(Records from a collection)
::::::
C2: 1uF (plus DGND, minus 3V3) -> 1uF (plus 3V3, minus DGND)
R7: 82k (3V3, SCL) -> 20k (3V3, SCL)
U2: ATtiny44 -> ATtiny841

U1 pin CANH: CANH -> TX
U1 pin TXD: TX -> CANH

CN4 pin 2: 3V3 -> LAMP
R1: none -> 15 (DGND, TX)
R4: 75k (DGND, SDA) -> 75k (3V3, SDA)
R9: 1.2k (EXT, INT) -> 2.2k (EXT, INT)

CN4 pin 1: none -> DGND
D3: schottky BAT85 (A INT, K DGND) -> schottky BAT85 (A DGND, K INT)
::::::
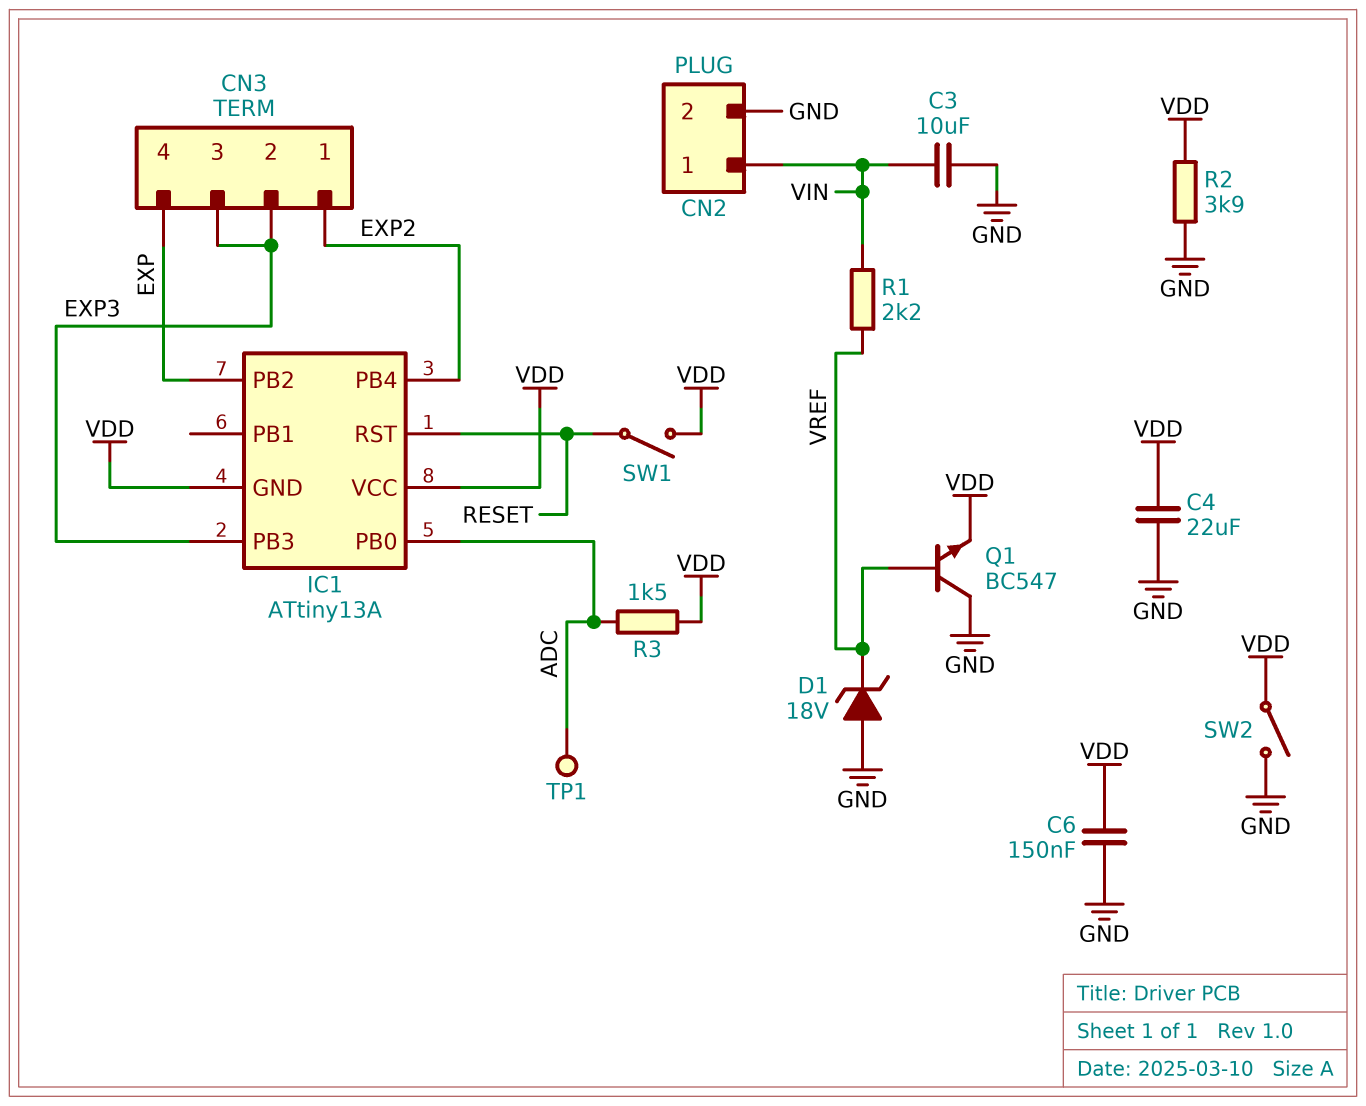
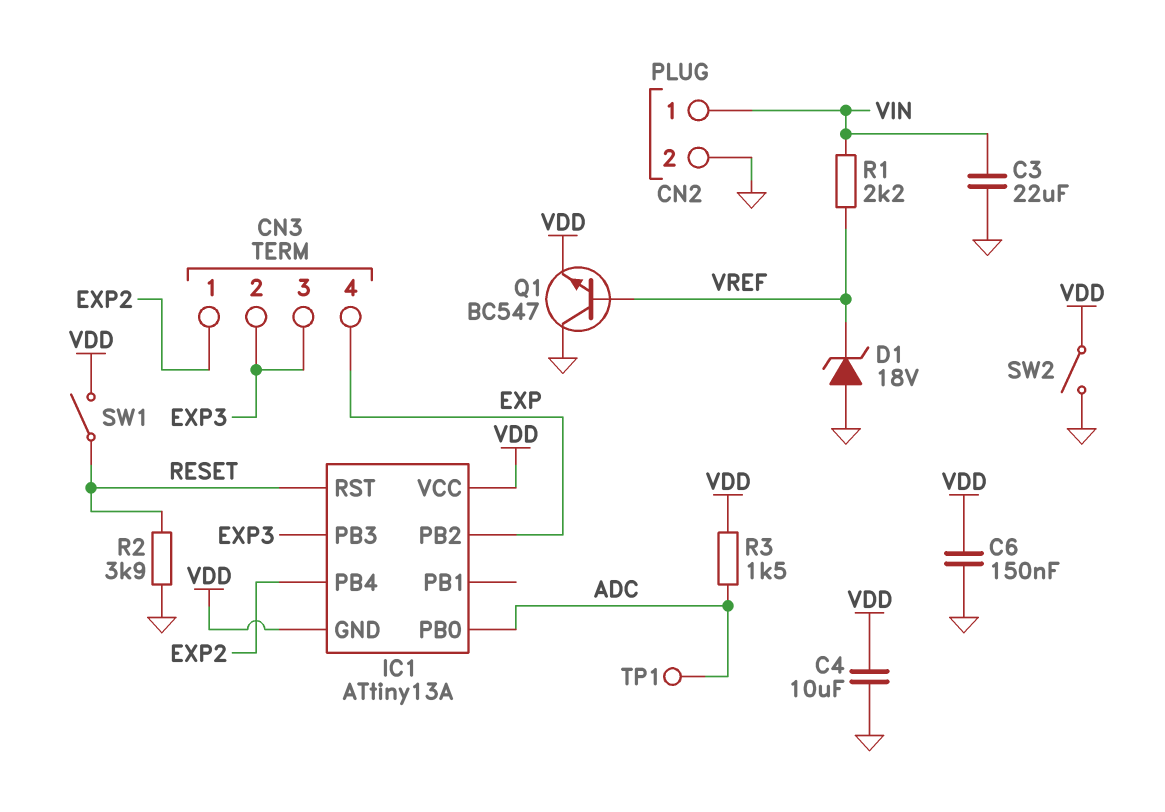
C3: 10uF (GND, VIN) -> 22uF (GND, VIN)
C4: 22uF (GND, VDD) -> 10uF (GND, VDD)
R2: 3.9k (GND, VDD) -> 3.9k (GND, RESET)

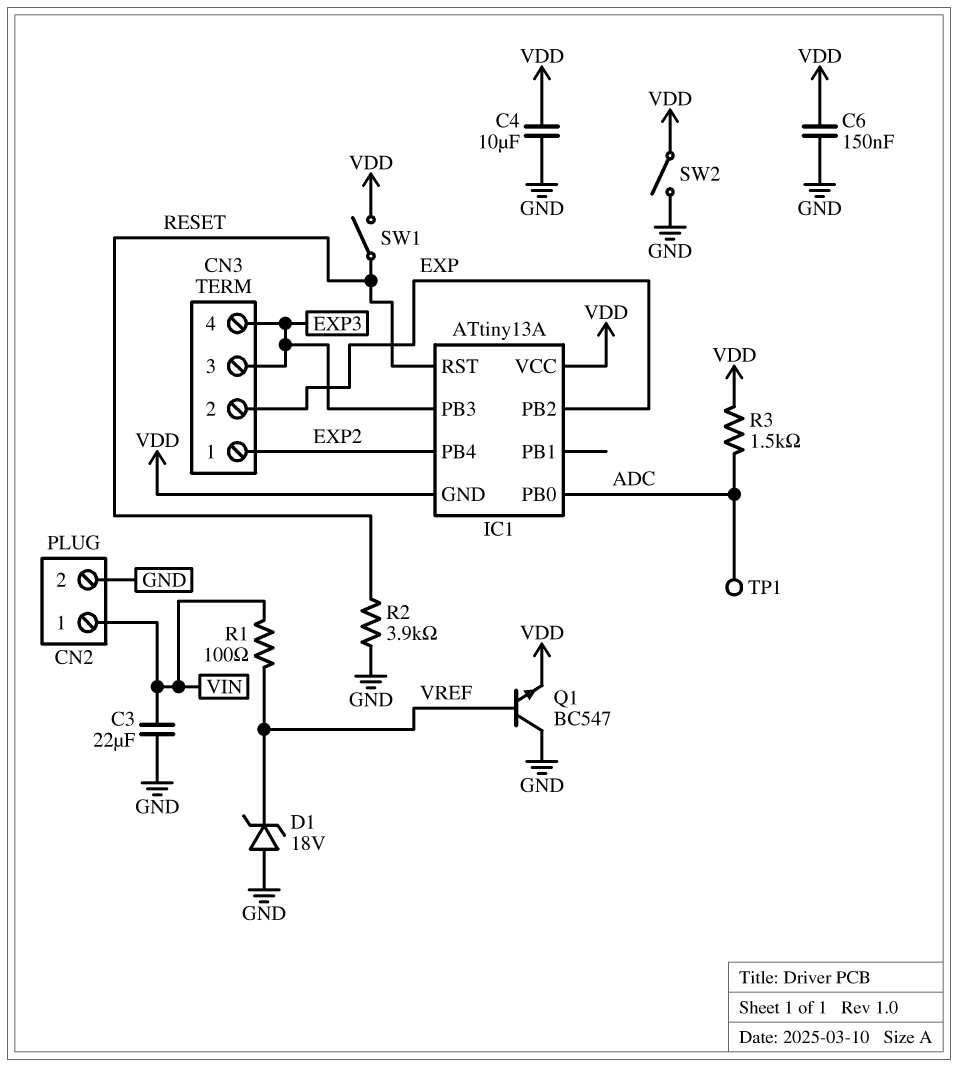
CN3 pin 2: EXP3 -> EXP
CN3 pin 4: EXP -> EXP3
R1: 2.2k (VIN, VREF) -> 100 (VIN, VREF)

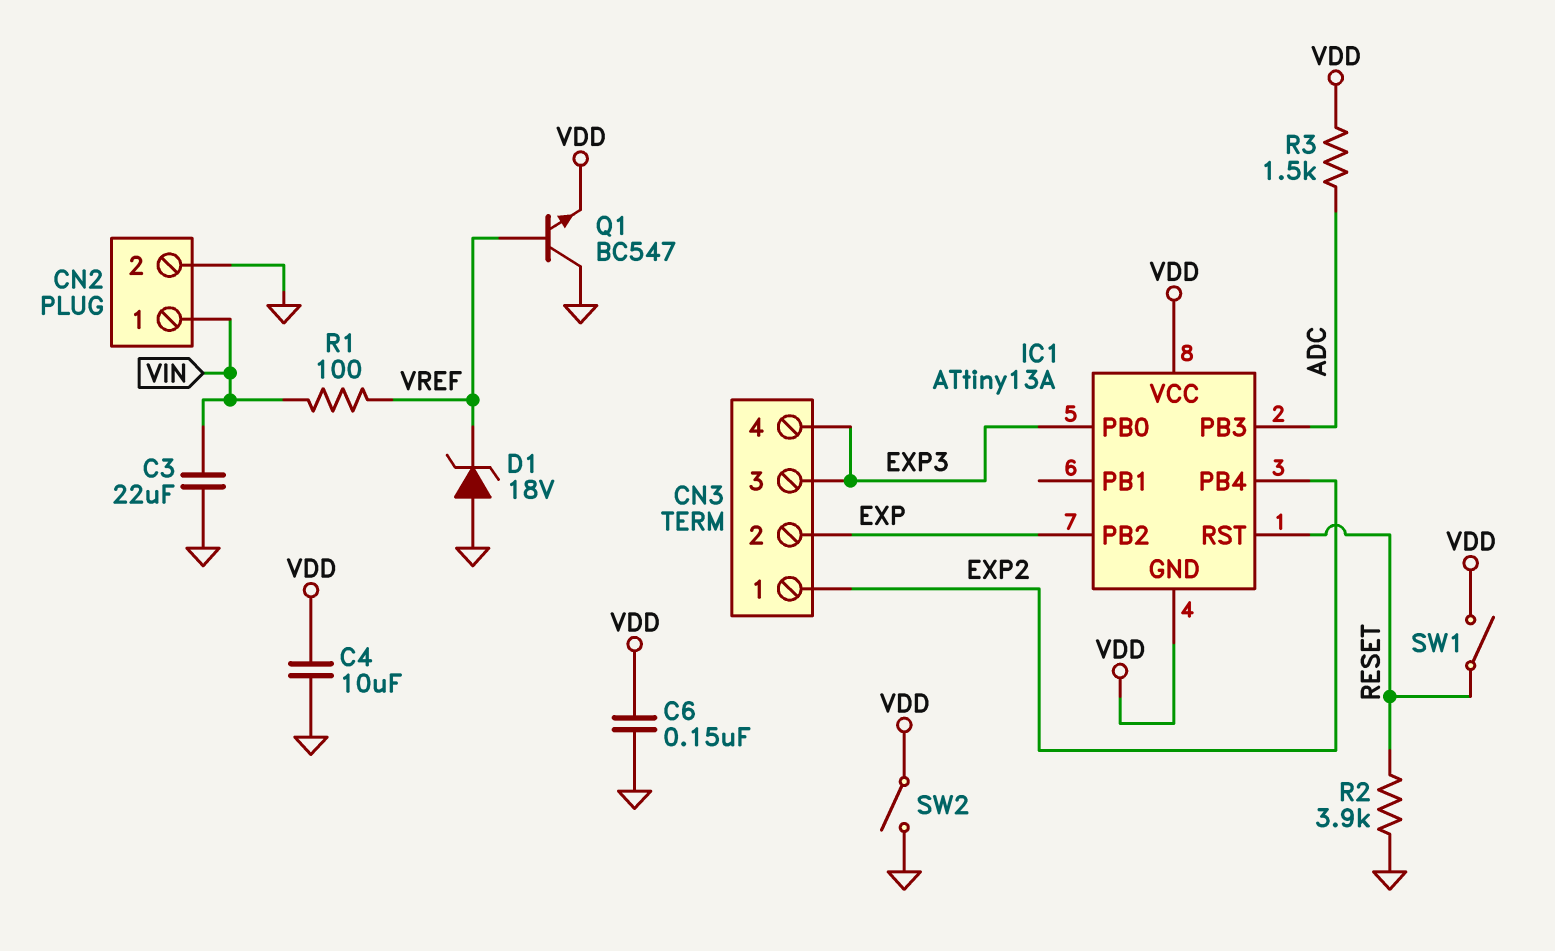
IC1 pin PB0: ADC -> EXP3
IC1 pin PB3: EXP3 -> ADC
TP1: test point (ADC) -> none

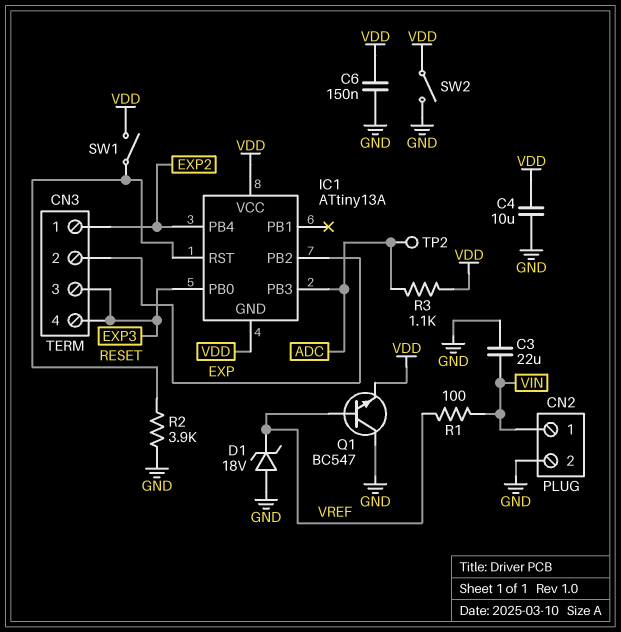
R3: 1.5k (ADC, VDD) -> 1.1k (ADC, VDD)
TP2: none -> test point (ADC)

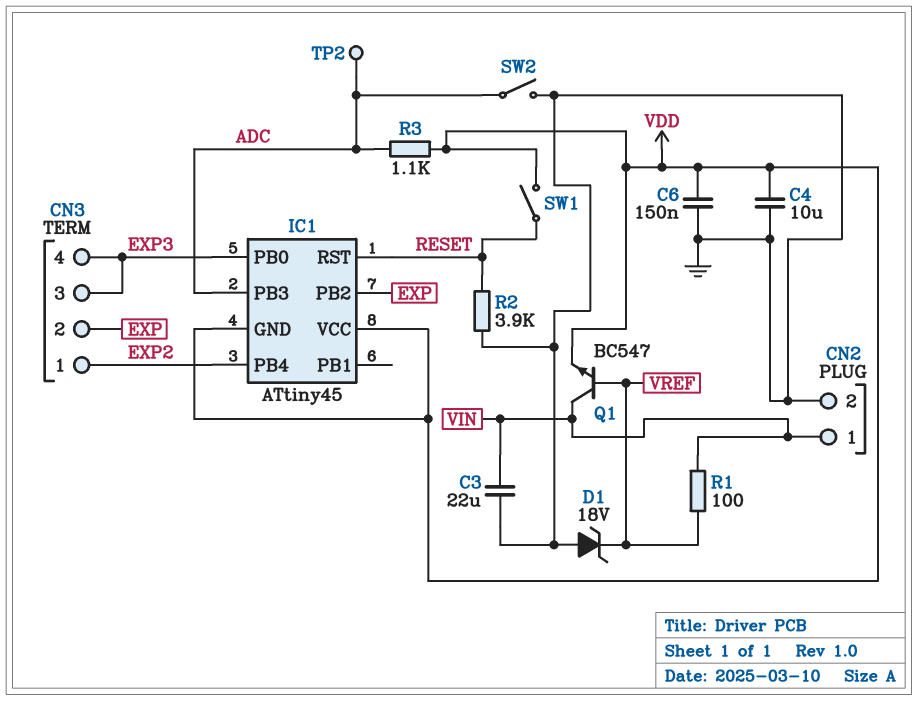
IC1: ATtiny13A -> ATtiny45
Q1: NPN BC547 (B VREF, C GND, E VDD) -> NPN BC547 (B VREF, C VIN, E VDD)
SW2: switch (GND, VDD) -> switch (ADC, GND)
::::::
Your instructions - Return only those lines of the records that contain the string "test".

Exercise result -
TP1: test point (ADC) -> none
TP2: none -> test point (ADC)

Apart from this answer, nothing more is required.